# [Task description]
The lines to extract run from the first line of the material below to the line containing "(232, 349) = (305, 280): white", both included; leave the pictures behind.

# [Records shown]
++++++++
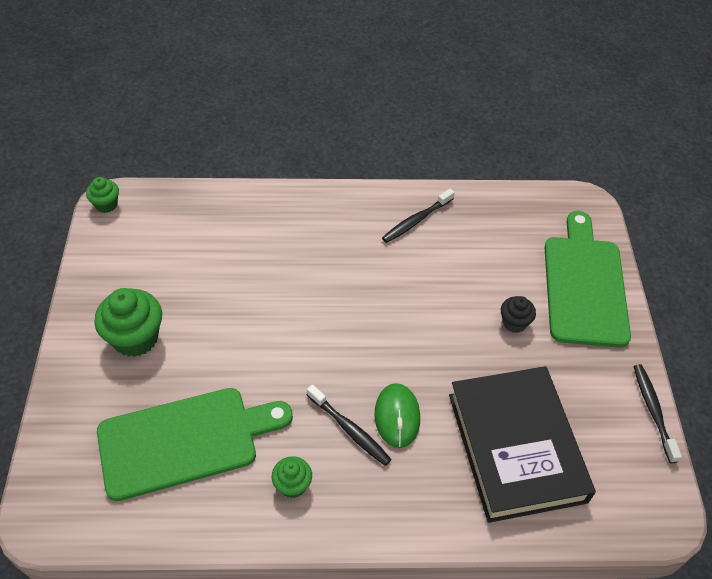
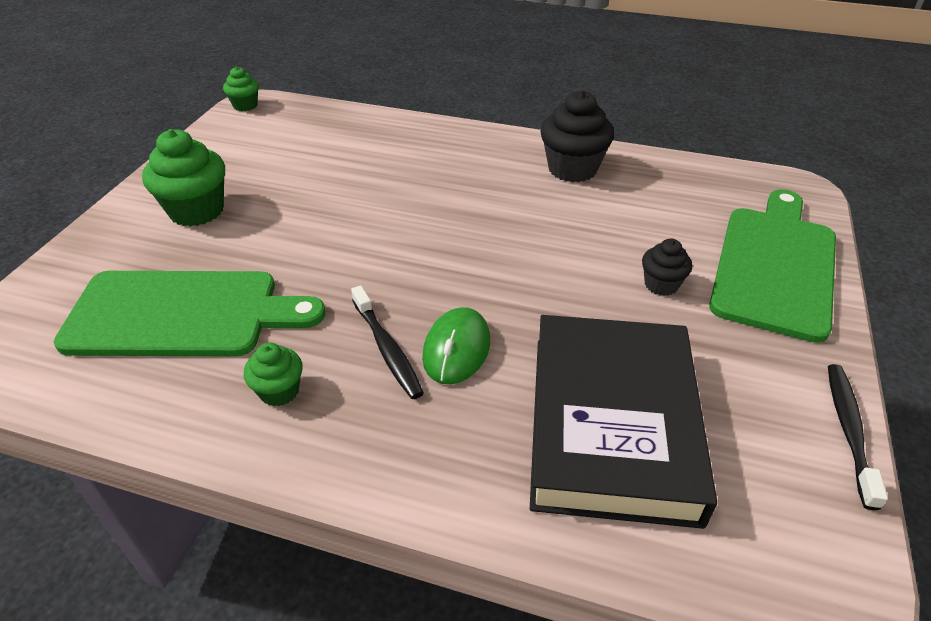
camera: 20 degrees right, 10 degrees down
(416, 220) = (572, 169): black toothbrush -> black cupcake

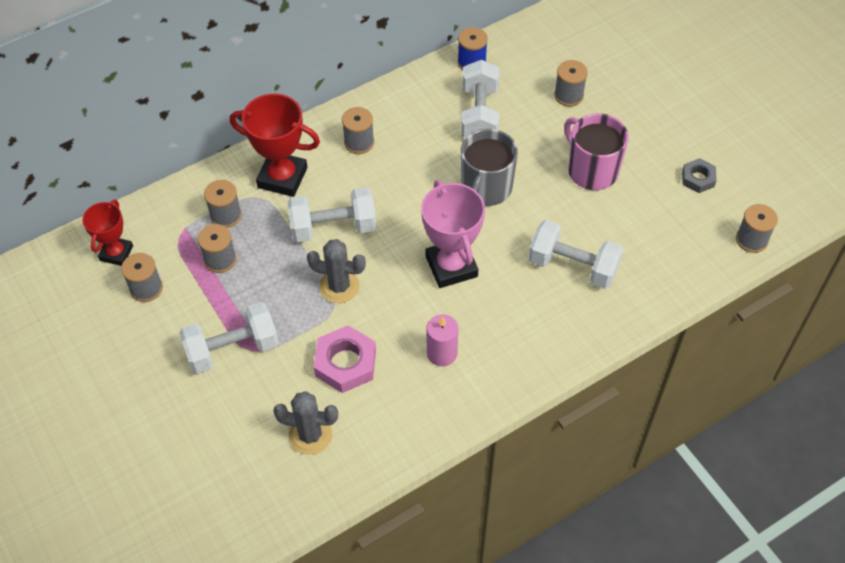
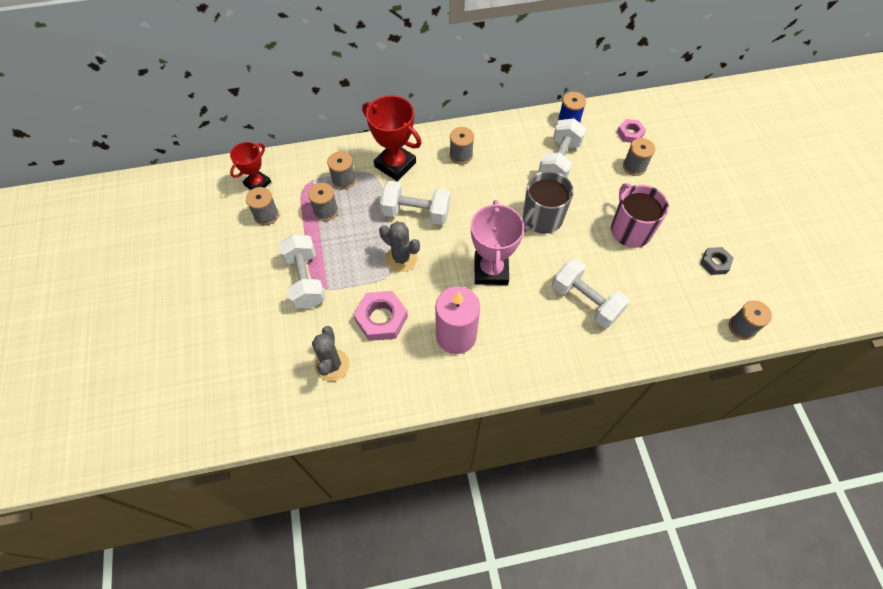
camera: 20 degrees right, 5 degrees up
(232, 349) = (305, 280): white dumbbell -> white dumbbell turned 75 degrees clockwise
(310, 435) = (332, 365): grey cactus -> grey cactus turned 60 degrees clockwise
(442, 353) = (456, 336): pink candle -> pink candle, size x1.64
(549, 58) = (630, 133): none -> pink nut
++++++++
# [Result of this task]
camera: 20 degrees right, 10 degrees down
(416, 220) = (572, 169): black toothbrush -> black cupcake

camera: 20 degrees right, 5 degrees up
(232, 349) = (305, 280): white dumbbell -> white dumbbell turned 75 degrees clockwise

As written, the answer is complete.